- **Action item**: Below are records to transcribe exactly, without their pictures.

━━━━━ Records supplied

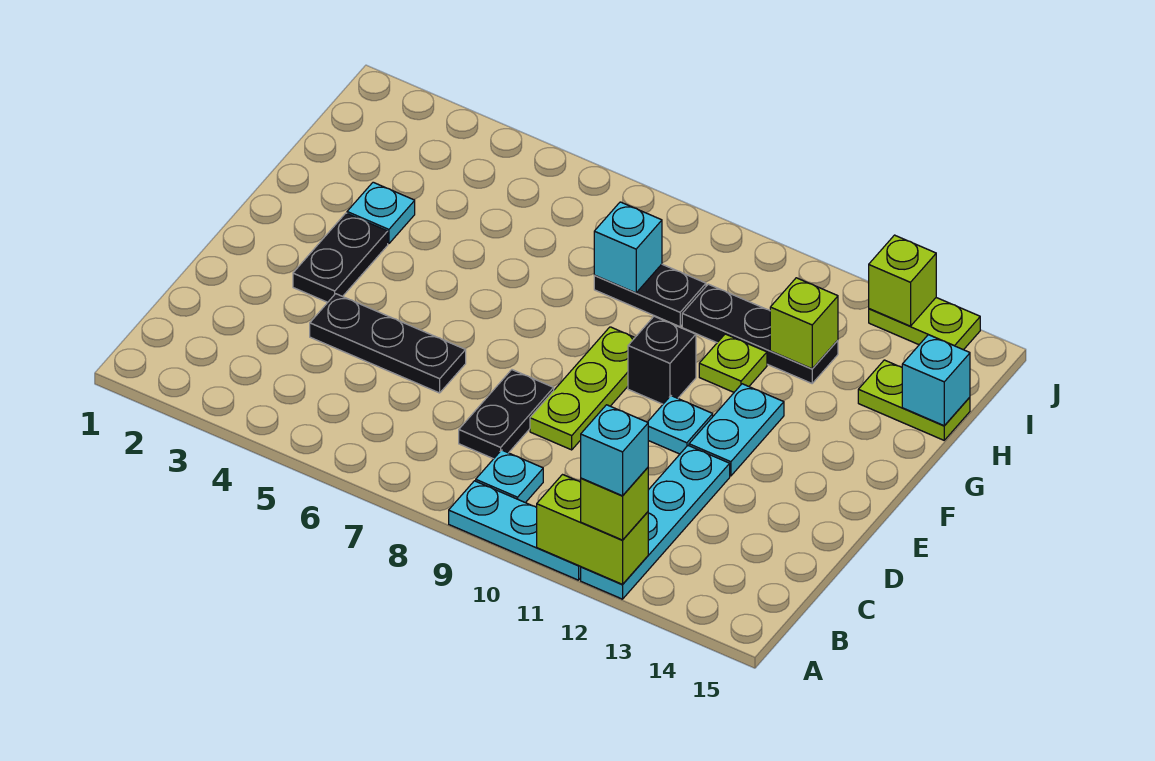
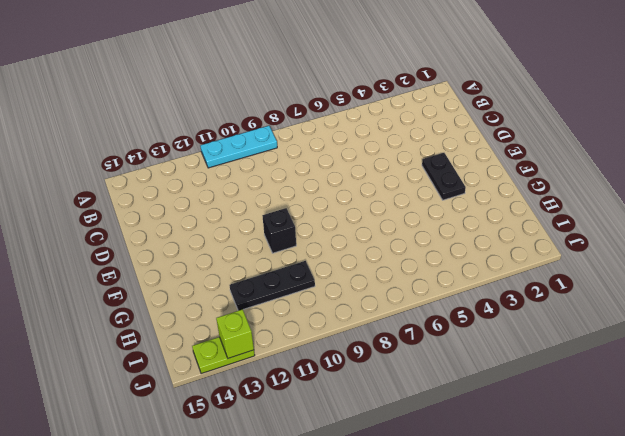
none -> cyan plate A12:D12 level 1
none -> cyan plate B9 level 1
none -> black plate C8:D8 level 1

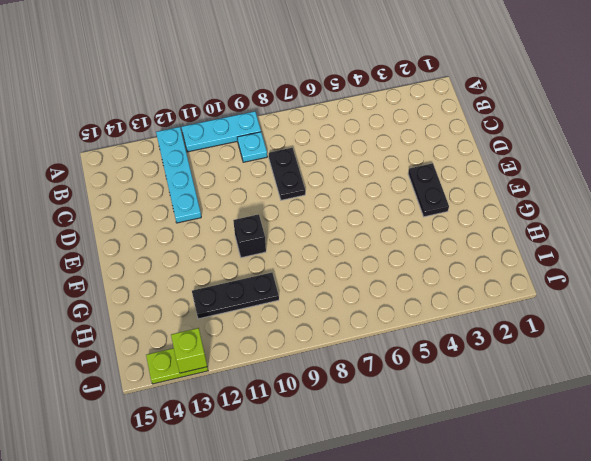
none -> black plate D4:D6 level 1
none -> lime plate D9:F9 level 1
none -> cyan plate E11 level 1

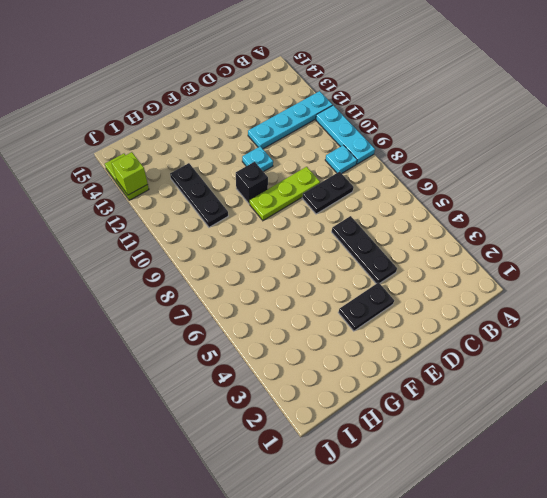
none -> cyan plate E12:F12 level 1
none -> cyan plate G3 level 1
none -> lime plate G11 level 1

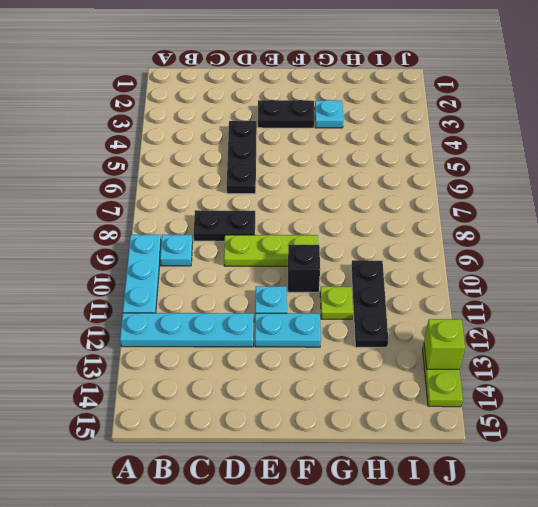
none -> black plate H8:H9 level 1
none -> lime plate H14:H15 level 1
none -> lime brick A11:A12 level 2

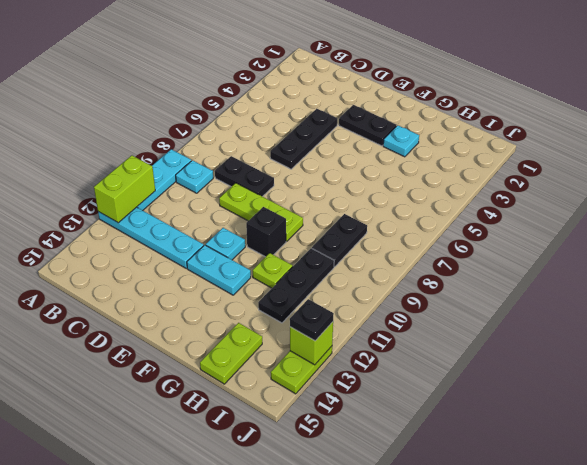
black plate J13 level 3 -> none
none -> cyan brick H8 level 2
none -> lime brick H12 level 2
none -> cyan brick H15 level 2

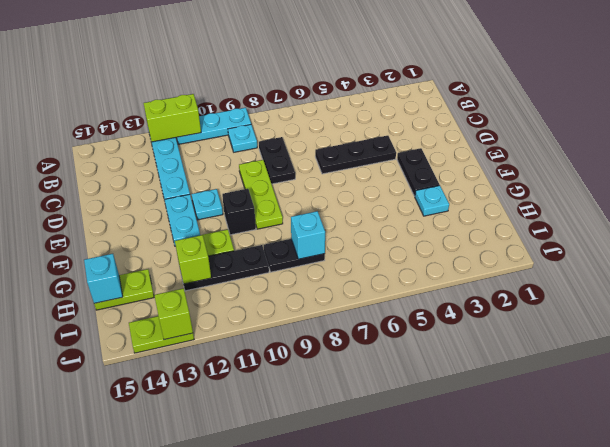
none -> lime brick A12 level 3
none -> cyan brick A12 level 4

━━━━━━━━━━

- **Written response**:
none -> cyan plate A12:D12 level 1
none -> cyan plate B9 level 1
none -> black plate C8:D8 level 1

none -> black plate D4:D6 level 1
none -> lime plate D9:F9 level 1
none -> cyan plate E11 level 1

none -> cyan plate E12:F12 level 1
none -> cyan plate G3 level 1
none -> lime plate G11 level 1

none -> black plate H8:H9 level 1
none -> lime plate H14:H15 level 1
none -> lime brick A11:A12 level 2

black plate J13 level 3 -> none
none -> cyan brick H8 level 2
none -> lime brick H12 level 2
none -> cyan brick H15 level 2

none -> lime brick A12 level 3
none -> cyan brick A12 level 4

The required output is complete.